## RECORDS PROVIDED
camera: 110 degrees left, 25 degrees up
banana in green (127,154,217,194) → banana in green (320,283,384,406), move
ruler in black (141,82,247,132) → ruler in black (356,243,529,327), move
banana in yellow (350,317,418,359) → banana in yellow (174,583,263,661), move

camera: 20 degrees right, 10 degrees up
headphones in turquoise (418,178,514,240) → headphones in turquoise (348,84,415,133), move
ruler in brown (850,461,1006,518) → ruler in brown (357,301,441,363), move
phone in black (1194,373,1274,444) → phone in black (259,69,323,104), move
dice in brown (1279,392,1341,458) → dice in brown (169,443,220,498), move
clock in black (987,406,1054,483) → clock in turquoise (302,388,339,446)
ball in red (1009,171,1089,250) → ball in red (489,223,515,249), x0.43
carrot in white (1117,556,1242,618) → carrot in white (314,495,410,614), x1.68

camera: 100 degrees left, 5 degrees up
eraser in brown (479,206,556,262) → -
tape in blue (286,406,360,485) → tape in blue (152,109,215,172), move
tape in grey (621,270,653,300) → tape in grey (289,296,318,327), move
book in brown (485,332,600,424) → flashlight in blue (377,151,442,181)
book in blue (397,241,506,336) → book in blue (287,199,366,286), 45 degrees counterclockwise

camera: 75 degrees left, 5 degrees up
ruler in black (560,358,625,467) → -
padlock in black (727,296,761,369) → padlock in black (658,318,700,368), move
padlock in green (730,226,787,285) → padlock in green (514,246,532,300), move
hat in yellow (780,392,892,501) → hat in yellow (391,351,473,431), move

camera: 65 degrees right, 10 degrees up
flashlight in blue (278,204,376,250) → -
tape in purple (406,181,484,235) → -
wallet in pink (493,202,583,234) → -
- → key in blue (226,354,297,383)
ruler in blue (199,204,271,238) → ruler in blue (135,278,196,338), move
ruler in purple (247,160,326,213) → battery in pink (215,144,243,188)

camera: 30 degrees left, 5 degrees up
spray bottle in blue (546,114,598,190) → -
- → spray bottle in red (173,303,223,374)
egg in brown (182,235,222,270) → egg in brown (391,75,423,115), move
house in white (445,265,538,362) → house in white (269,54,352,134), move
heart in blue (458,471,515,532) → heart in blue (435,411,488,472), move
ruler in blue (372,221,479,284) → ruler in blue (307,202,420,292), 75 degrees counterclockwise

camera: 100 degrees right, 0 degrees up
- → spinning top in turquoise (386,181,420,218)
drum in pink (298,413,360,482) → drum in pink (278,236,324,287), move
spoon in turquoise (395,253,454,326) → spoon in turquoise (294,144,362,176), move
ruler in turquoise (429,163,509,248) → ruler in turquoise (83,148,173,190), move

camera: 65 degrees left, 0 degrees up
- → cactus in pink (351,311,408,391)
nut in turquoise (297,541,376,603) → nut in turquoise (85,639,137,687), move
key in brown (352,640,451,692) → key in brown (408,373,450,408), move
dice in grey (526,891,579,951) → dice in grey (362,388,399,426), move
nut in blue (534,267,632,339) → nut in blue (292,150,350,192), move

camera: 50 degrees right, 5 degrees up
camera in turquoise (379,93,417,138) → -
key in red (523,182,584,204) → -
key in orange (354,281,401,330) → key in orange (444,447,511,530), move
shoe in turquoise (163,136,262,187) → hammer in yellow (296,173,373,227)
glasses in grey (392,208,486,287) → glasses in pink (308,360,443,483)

## TASK DETAILS
Return all of the data above, keeping every line exactly as it appears.

## SOLUTION TO THIS EXERCISE
camera: 110 degrees left, 25 degrees up
banana in green (127,154,217,194) → banana in green (320,283,384,406), move
ruler in black (141,82,247,132) → ruler in black (356,243,529,327), move
banana in yellow (350,317,418,359) → banana in yellow (174,583,263,661), move

camera: 20 degrees right, 10 degrees up
headphones in turquoise (418,178,514,240) → headphones in turquoise (348,84,415,133), move
ruler in brown (850,461,1006,518) → ruler in brown (357,301,441,363), move
phone in black (1194,373,1274,444) → phone in black (259,69,323,104), move
dice in brown (1279,392,1341,458) → dice in brown (169,443,220,498), move
clock in black (987,406,1054,483) → clock in turquoise (302,388,339,446)
ball in red (1009,171,1089,250) → ball in red (489,223,515,249), x0.43
carrot in white (1117,556,1242,618) → carrot in white (314,495,410,614), x1.68

camera: 100 degrees left, 5 degrees up
eraser in brown (479,206,556,262) → -
tape in blue (286,406,360,485) → tape in blue (152,109,215,172), move
tape in grey (621,270,653,300) → tape in grey (289,296,318,327), move
book in brown (485,332,600,424) → flashlight in blue (377,151,442,181)
book in blue (397,241,506,336) → book in blue (287,199,366,286), 45 degrees counterclockwise

camera: 75 degrees left, 5 degrees up
ruler in black (560,358,625,467) → -
padlock in black (727,296,761,369) → padlock in black (658,318,700,368), move
padlock in green (730,226,787,285) → padlock in green (514,246,532,300), move
hat in yellow (780,392,892,501) → hat in yellow (391,351,473,431), move

camera: 65 degrees right, 10 degrees up
flashlight in blue (278,204,376,250) → -
tape in purple (406,181,484,235) → -
wallet in pink (493,202,583,234) → -
- → key in blue (226,354,297,383)
ruler in blue (199,204,271,238) → ruler in blue (135,278,196,338), move
ruler in purple (247,160,326,213) → battery in pink (215,144,243,188)

camera: 30 degrees left, 5 degrees up
spray bottle in blue (546,114,598,190) → -
- → spray bottle in red (173,303,223,374)
egg in brown (182,235,222,270) → egg in brown (391,75,423,115), move
house in white (445,265,538,362) → house in white (269,54,352,134), move
heart in blue (458,471,515,532) → heart in blue (435,411,488,472), move
ruler in blue (372,221,479,284) → ruler in blue (307,202,420,292), 75 degrees counterclockwise

camera: 100 degrees right, 0 degrees up
- → spinning top in turquoise (386,181,420,218)
drum in pink (298,413,360,482) → drum in pink (278,236,324,287), move
spoon in turquoise (395,253,454,326) → spoon in turquoise (294,144,362,176), move
ruler in turquoise (429,163,509,248) → ruler in turquoise (83,148,173,190), move

camera: 65 degrees left, 0 degrees up
- → cactus in pink (351,311,408,391)
nut in turquoise (297,541,376,603) → nut in turquoise (85,639,137,687), move
key in brown (352,640,451,692) → key in brown (408,373,450,408), move
dice in grey (526,891,579,951) → dice in grey (362,388,399,426), move
nut in blue (534,267,632,339) → nut in blue (292,150,350,192), move

camera: 50 degrees right, 5 degrees up
camera in turquoise (379,93,417,138) → -
key in red (523,182,584,204) → -
key in orange (354,281,401,330) → key in orange (444,447,511,530), move
shoe in turquoise (163,136,262,187) → hammer in yellow (296,173,373,227)
glasses in grey (392,208,486,287) → glasses in pink (308,360,443,483)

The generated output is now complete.